■ What the task asks
Pictures stay out of the copy; output exactly the lines from the one containing "Someone carried the pilogil" through the end of the material.

----------------

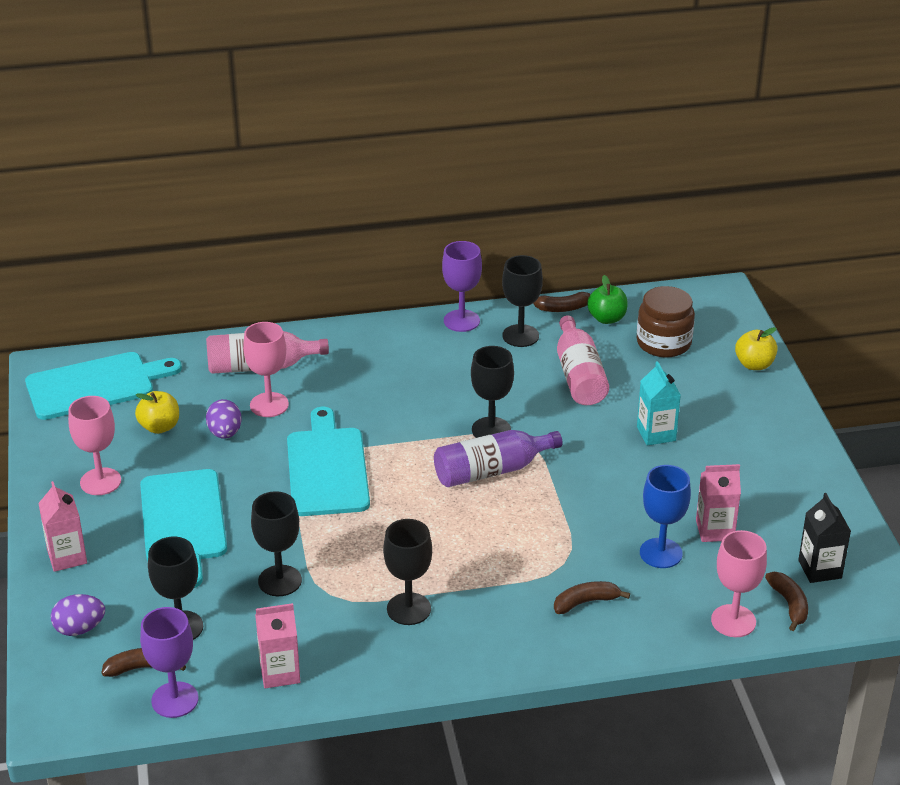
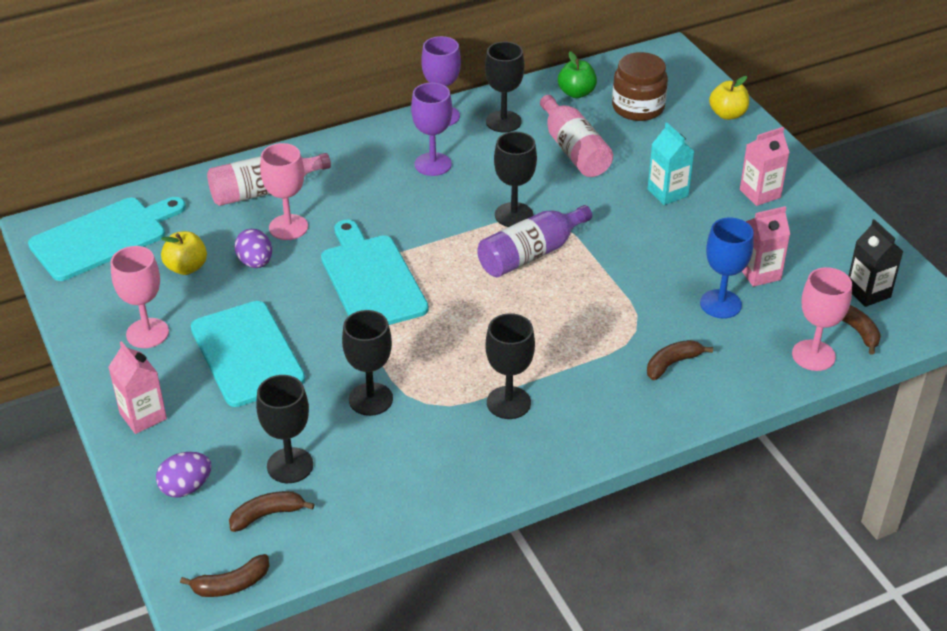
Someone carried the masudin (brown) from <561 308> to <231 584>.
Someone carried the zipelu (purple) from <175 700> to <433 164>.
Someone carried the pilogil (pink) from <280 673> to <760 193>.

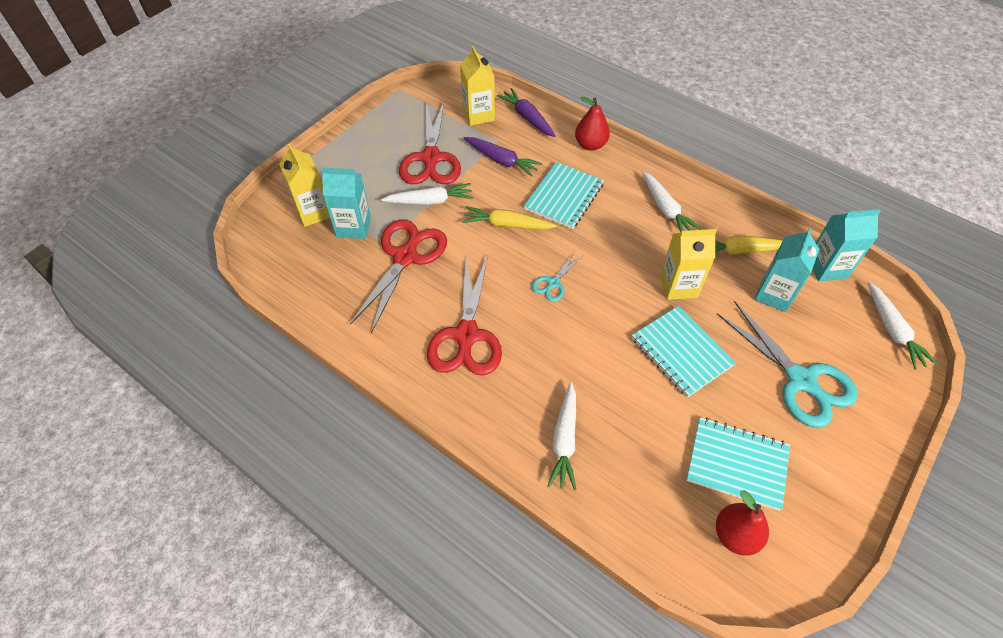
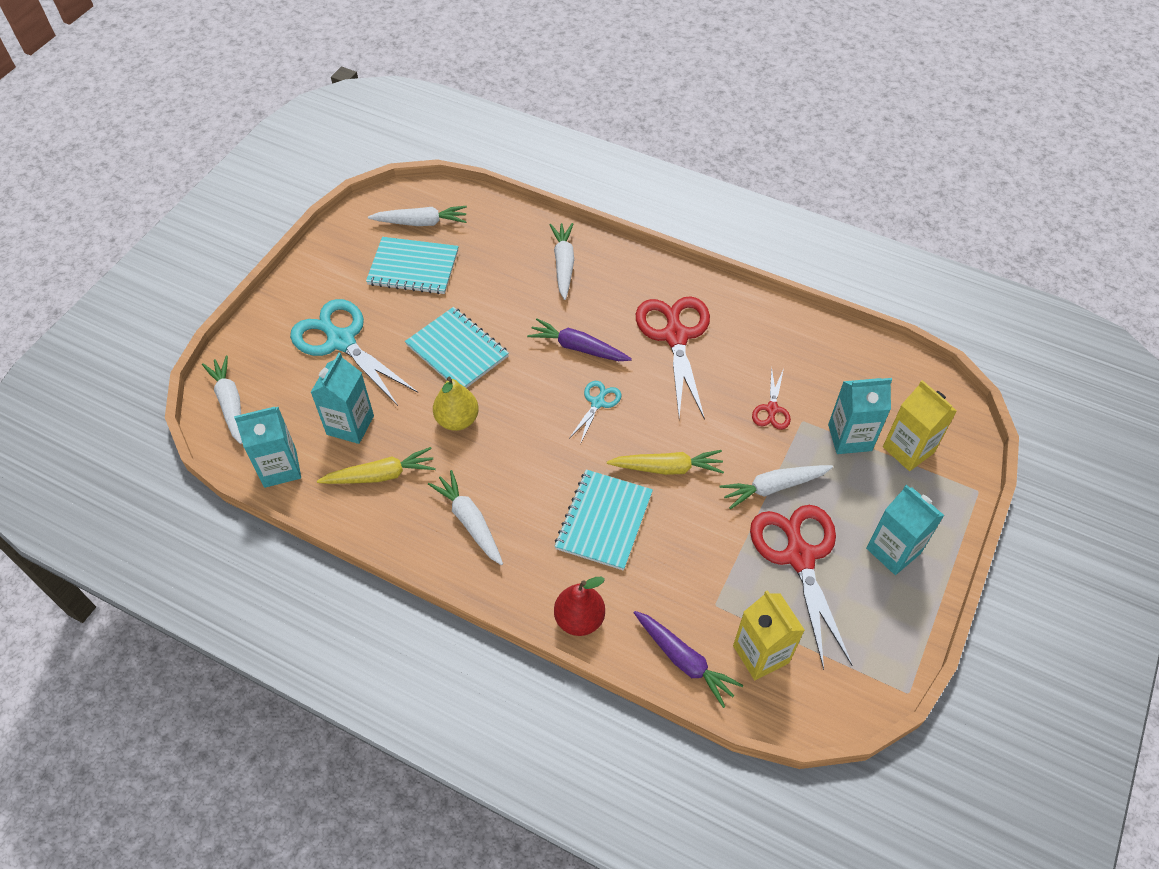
Someone swapped the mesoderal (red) at <735 535> for the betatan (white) at <421 222>.
Someone swapped the pilogil (yellow) at <678 286> for the mesoderal (yellow) at <457 420>.
Someone carried the betatan (purple) from <501 160> to <578 348>.
Someone scaled the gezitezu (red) at <405 257> by 0.48.
Someone put down the pilogil (turquoise) at <893 550>.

----------------

■ Completed exercise
Someone carried the pilogil (pink) from <280 673> to <760 193>.

Someone swapped the mesoderal (red) at <735 535> for the betatan (white) at <421 222>.
Someone swapped the pilogil (yellow) at <678 286> for the mesoderal (yellow) at <457 420>.
Someone carried the betatan (purple) from <501 160> to <578 348>.
Someone scaled the gezitezu (red) at <405 257> by 0.48.
Someone put down the pilogil (turquoise) at <893 550>.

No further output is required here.